▼
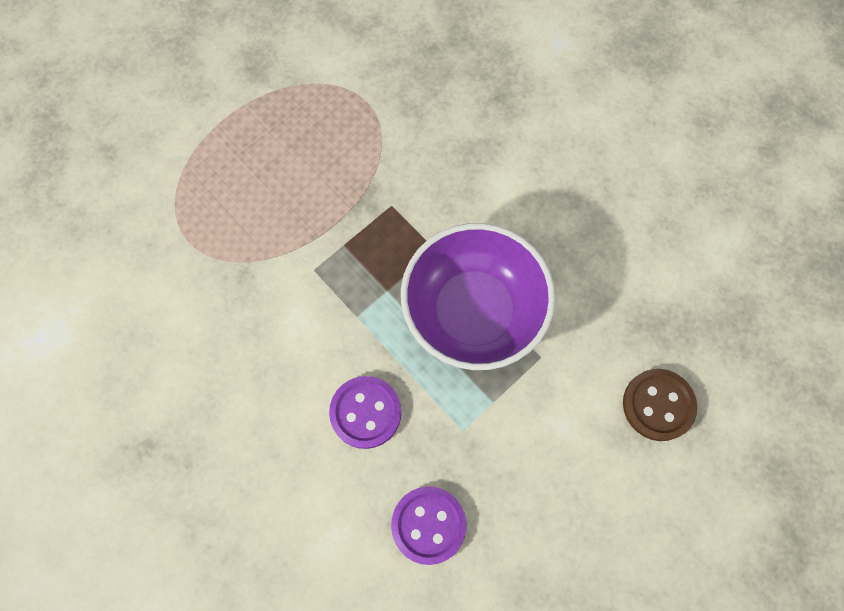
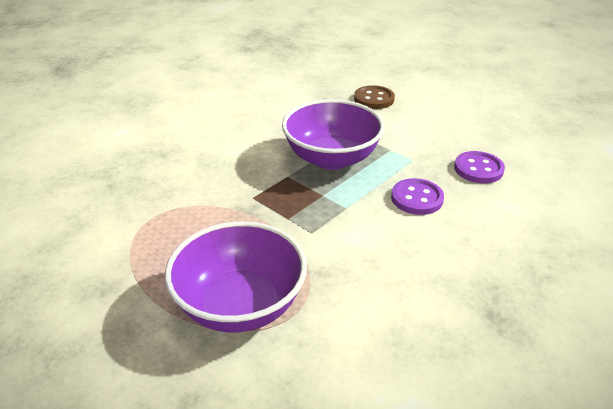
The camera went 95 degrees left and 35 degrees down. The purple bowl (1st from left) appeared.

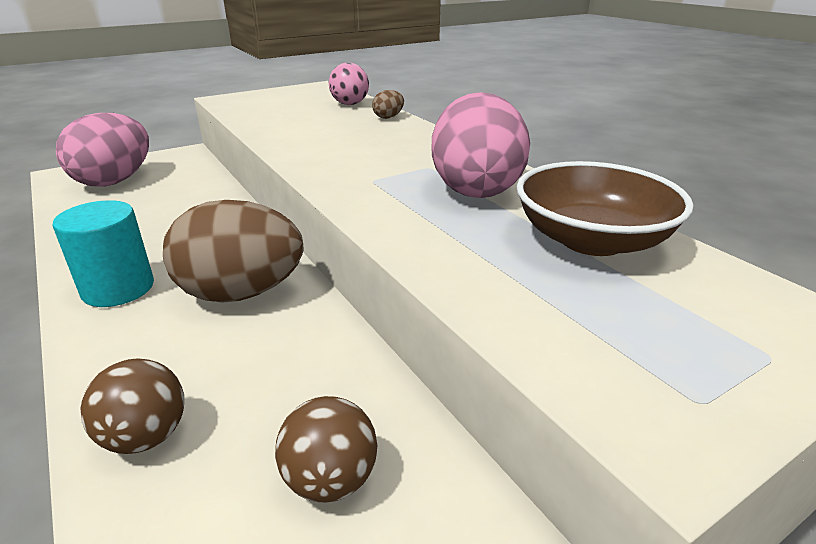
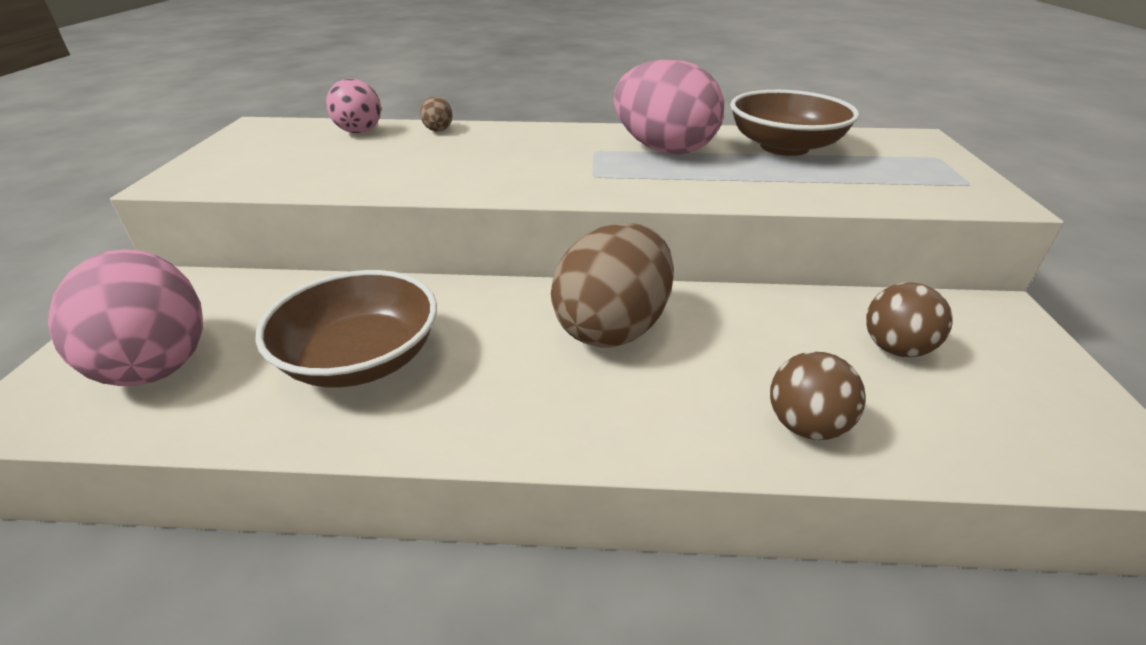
The camera went 55 degrees left and 5 degrees up. The brown bowl (1st from left) appeared. The teal cylinder shape disappeared.

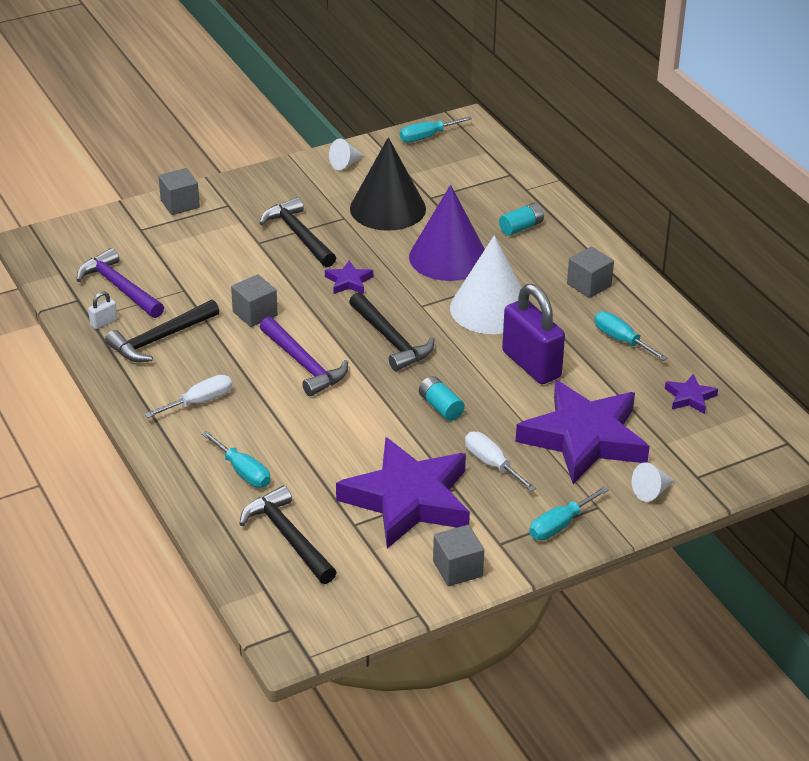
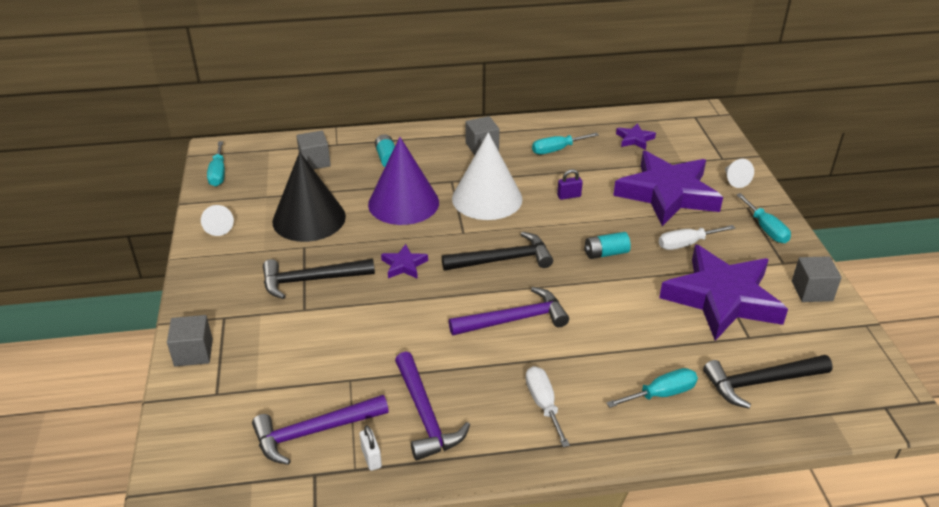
The camera went 70 degrees left and 0 degrees up. The grey cube (2nd from left) moved. The jet-black hammer (1st from left) became the purple hammer (2nd from left). The purple small lock changed to 0.40 times the size.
▲
• _WHAT TO PRODUCE_: Only the pictures in the listing above get left out; print everything else exactly.

• _WRITTEN REPLY_:
The camera went 95 degrees left and 35 degrees down. The purple bowl (1st from left) appeared.

The camera went 55 degrees left and 5 degrees up. The brown bowl (1st from left) appeared. The teal cylinder shape disappeared.

The camera went 70 degrees left and 0 degrees up. The grey cube (2nd from left) moved. The jet-black hammer (1st from left) became the purple hammer (2nd from left). The purple small lock changed to 0.40 times the size.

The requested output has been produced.